About this task> When a line of the entries below contains "calculator", it counts once; state how many such lines there are and nothing else.

Saved data entries
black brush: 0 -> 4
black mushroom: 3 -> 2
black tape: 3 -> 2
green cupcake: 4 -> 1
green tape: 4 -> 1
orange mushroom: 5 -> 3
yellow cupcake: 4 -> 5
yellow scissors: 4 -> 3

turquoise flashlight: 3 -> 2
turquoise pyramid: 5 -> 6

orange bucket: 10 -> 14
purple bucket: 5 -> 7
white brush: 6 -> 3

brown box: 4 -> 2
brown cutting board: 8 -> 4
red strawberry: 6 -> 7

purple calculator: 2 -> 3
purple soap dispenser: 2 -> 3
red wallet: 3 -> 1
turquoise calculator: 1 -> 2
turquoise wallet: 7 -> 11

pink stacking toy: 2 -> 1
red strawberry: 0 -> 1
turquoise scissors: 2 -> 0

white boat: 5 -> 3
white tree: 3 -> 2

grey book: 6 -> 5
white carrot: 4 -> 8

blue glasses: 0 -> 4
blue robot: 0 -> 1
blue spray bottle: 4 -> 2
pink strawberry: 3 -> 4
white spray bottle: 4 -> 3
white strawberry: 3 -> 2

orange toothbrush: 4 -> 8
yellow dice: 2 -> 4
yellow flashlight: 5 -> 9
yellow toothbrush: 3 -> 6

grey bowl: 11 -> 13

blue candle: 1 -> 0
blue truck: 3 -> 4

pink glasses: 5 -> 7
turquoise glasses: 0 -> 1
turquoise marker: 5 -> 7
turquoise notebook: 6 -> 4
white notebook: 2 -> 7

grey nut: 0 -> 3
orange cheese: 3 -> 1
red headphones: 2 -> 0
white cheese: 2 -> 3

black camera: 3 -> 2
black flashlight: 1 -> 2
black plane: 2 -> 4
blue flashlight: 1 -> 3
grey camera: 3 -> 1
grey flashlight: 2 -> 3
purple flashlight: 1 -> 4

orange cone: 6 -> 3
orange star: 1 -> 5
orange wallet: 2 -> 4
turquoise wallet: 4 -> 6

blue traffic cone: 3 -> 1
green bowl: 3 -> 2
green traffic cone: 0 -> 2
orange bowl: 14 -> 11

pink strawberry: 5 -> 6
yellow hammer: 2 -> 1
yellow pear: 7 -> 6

Answer space> 2